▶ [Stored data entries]

● ● ● ● ●

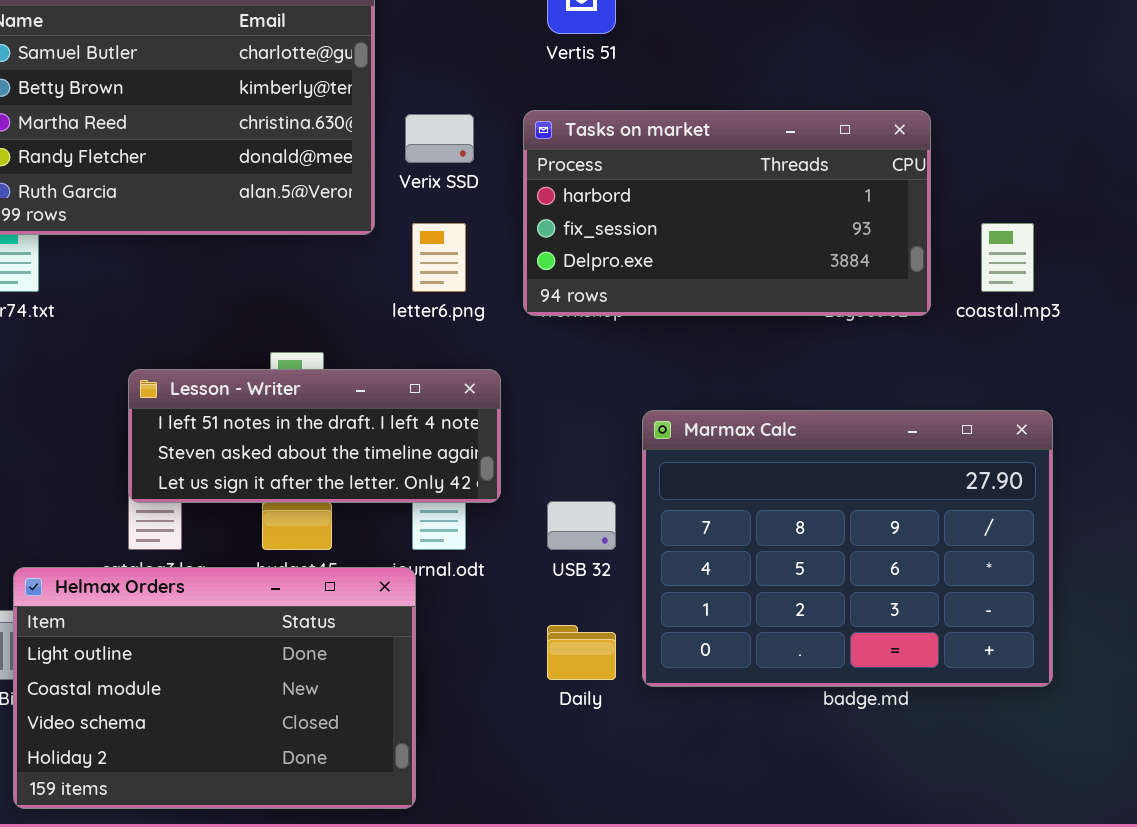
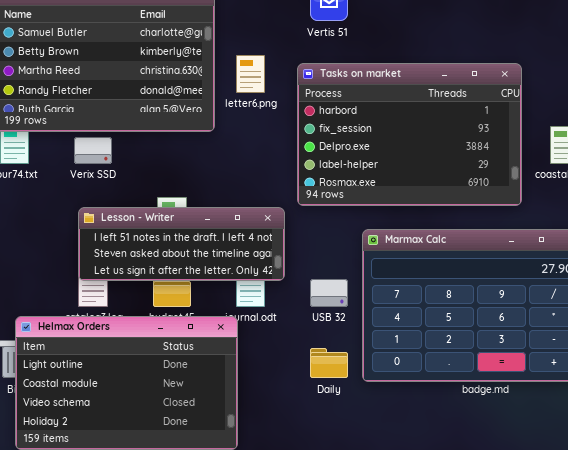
Tasks on market: [523,110,931,316] -> [297,63,522,206], resized
Verix SSD: [405,114,474,163] -> [74,137,112,164], moved
letter6.png: [412,223,466,292] -> [236,55,265,93], moved

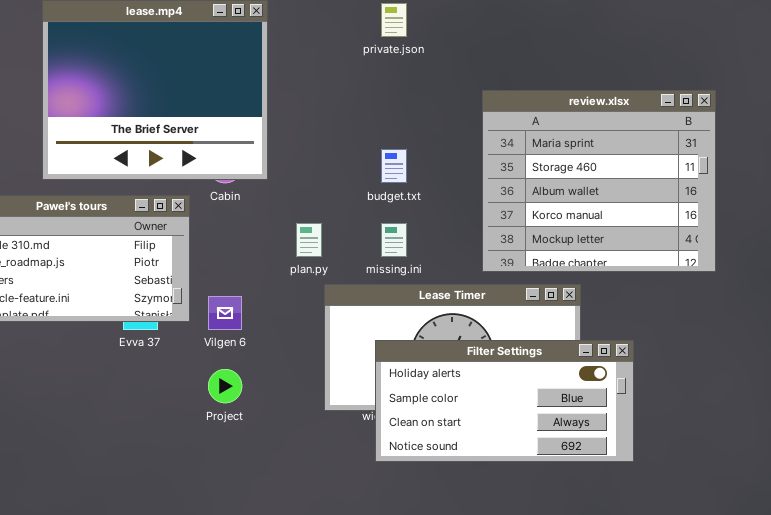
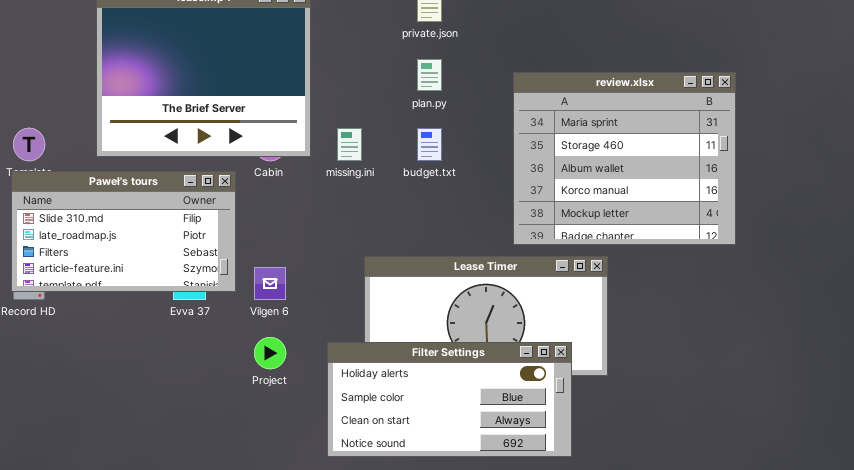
plan.py: [296,223,322,257] -> [417,59,442,91], moved
missing.ini: [381,223,407,257] -> [337,128,362,161], moved
Filter Settings: [375,340,634,462] -> [327,342,572,457], moved

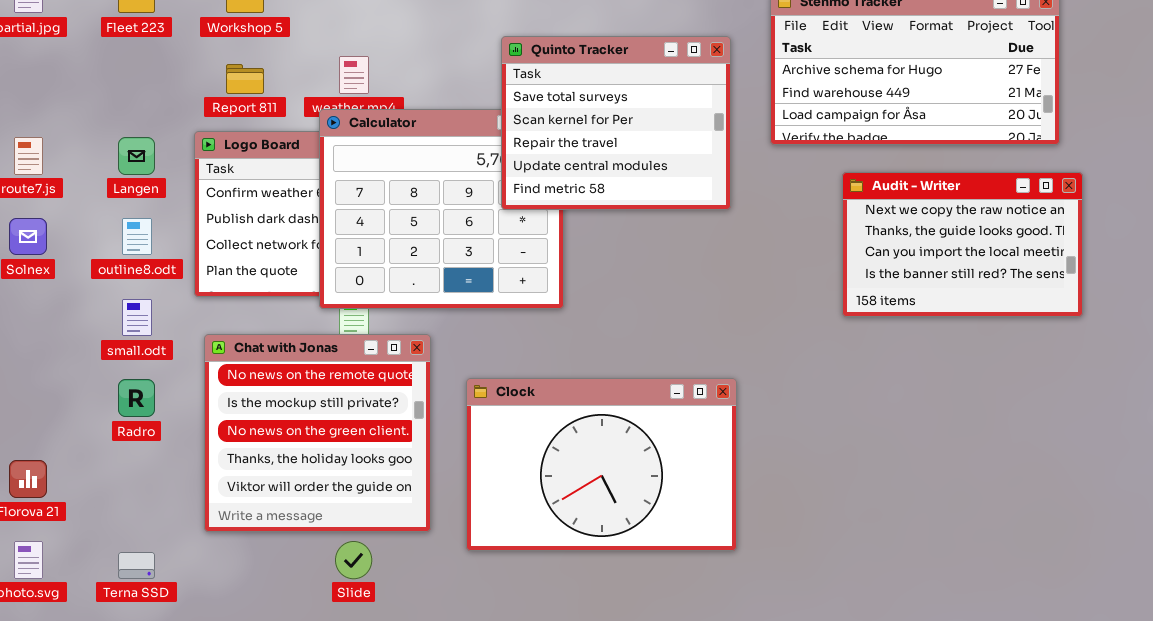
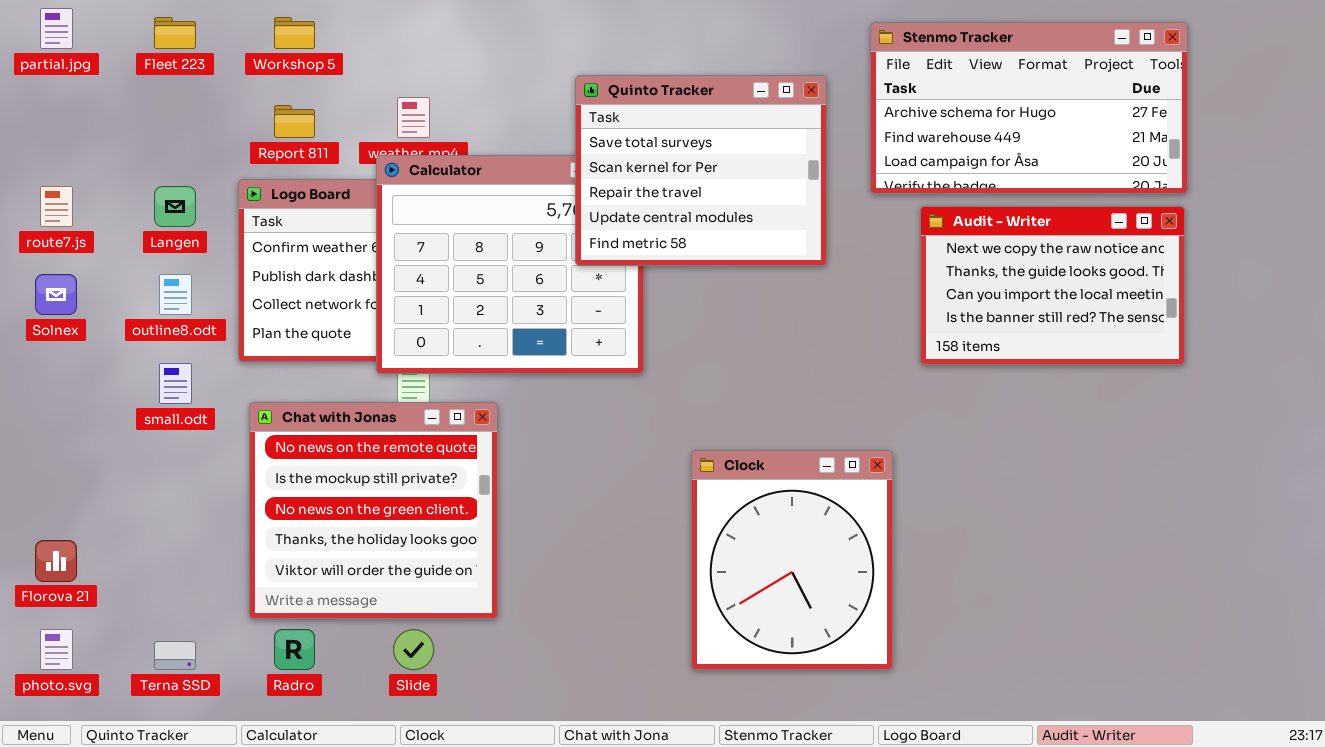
Audit - Writer: [842,172,1083,317] -> [920,206,1185,365], moved
Clock: [466,378,737,551] -> [691,450,893,670], moved, resized
Radro: [118,379,155,417] -> [274,629,315,670], moved

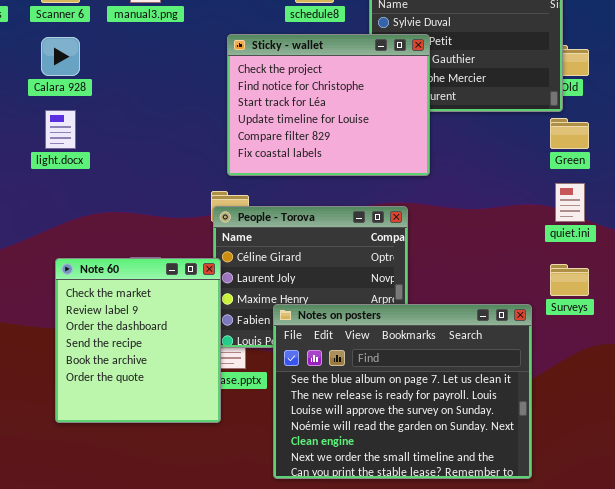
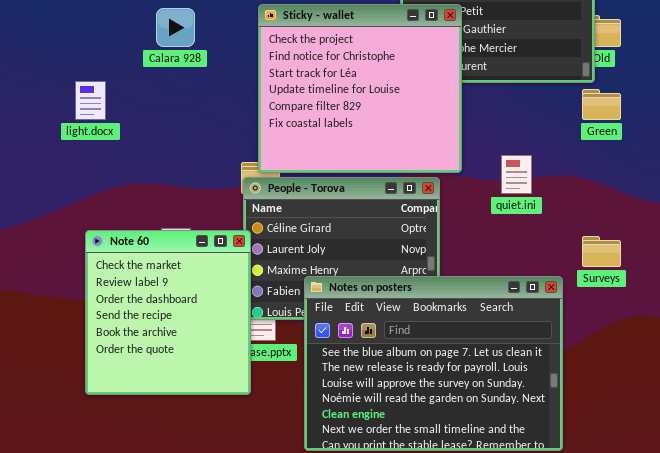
Sticky - wallet: [227,34,430,176] -> [258,4,462,173], resized
Calara 928: [41,37,80,76] -> [156,8,195,47], moved
quiet.ini: [555,183,585,222] -> [501,155,532,194], moved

● ● ● ● ●

▶ [DIRECTIONS]
Write out exactly the lines of the entries above that run from the line containing "Sticky - wallet: [227,34,430,176]" through the last line, including both.

▶ [WRITTEN SOLUTION]
Sticky - wallet: [227,34,430,176] -> [258,4,462,173], resized
Calara 928: [41,37,80,76] -> [156,8,195,47], moved
quiet.ini: [555,183,585,222] -> [501,155,532,194], moved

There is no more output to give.